== Material for this exercise ==
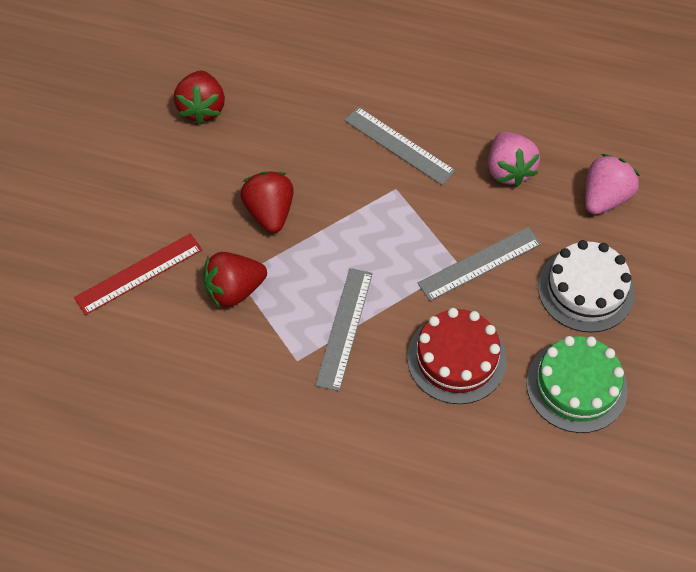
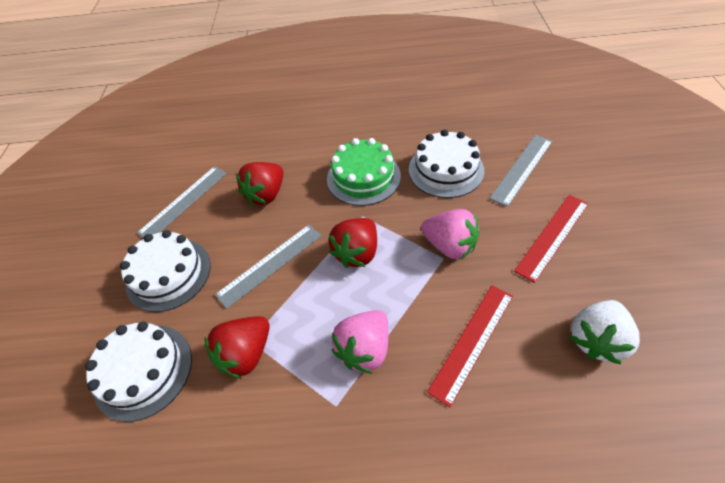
red cake: 1 -> 0
red ruler: 1 -> 2
white cake: 1 -> 3
white strawberry: 0 -> 1

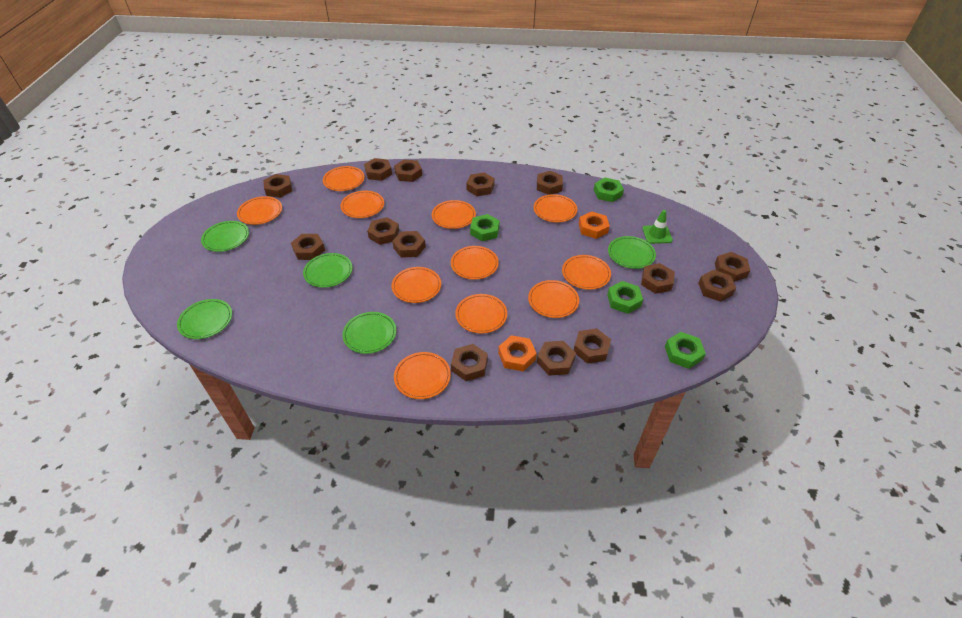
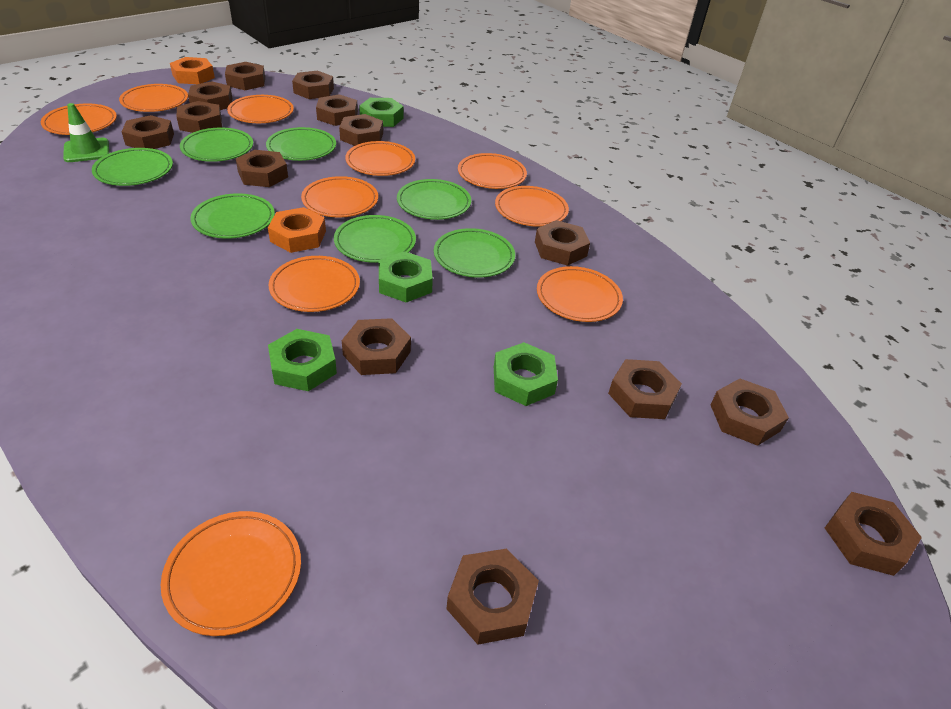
green plate: 5 -> 7
orange plate: 11 -> 10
===
• Exercise prompt:
In the entries above, find the line containing "white strawberry: 0 -> 1"; transcribe exactly that line and every line after it through the end, and only those, omitting pictures.

• The answer:
white strawberry: 0 -> 1

green plate: 5 -> 7
orange plate: 11 -> 10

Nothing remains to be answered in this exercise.